(Beginning of INPUT FOR THIS TASK)

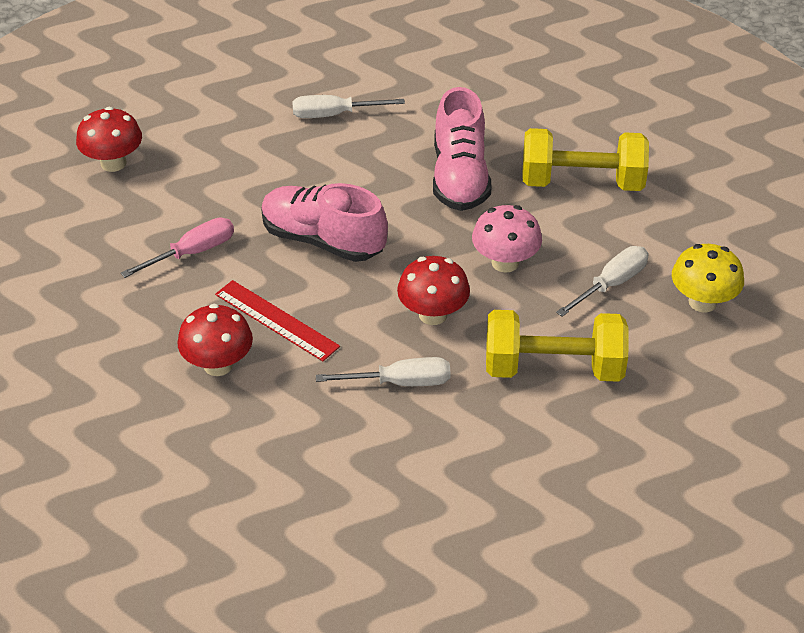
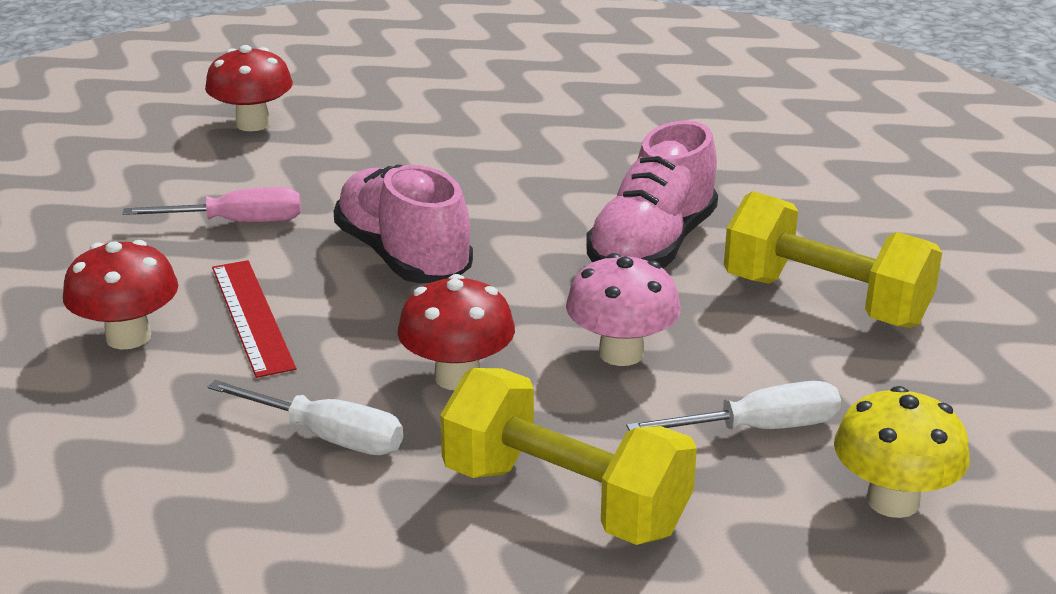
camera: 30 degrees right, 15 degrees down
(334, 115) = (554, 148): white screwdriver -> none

(End of INPUT FOR THIS TASK)
(Beginning of INPUT FOR THIS TASK)

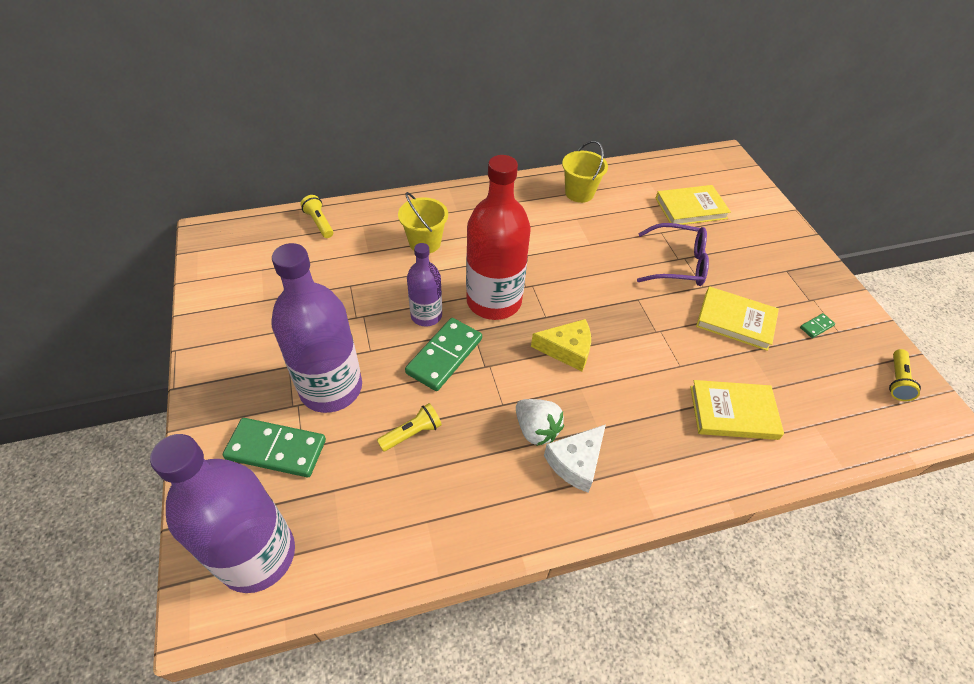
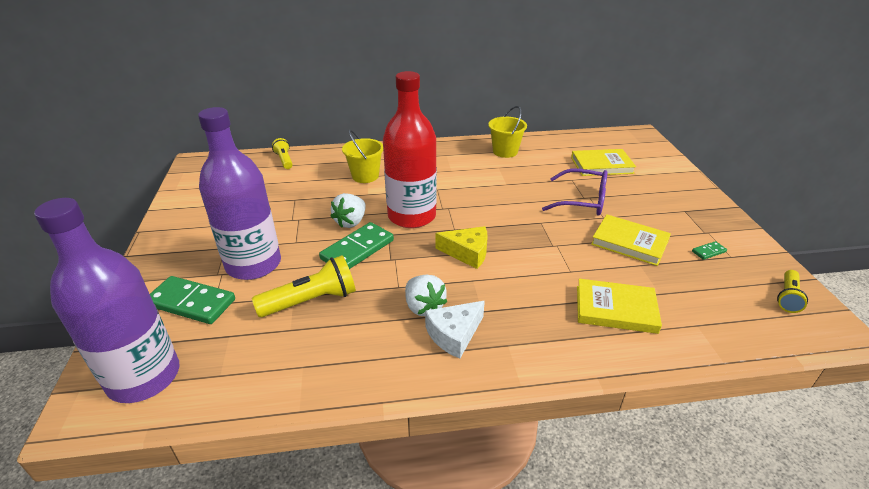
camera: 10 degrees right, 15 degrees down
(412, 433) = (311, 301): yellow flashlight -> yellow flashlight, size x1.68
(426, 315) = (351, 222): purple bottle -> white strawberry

(End of INPUT FOR THIS TASK)

> **WORK TO COMPLETE**
Please report how many lines in the listing above contain the word "down", and give nothing but the number.

> **EXPECTED OUTPUT**
2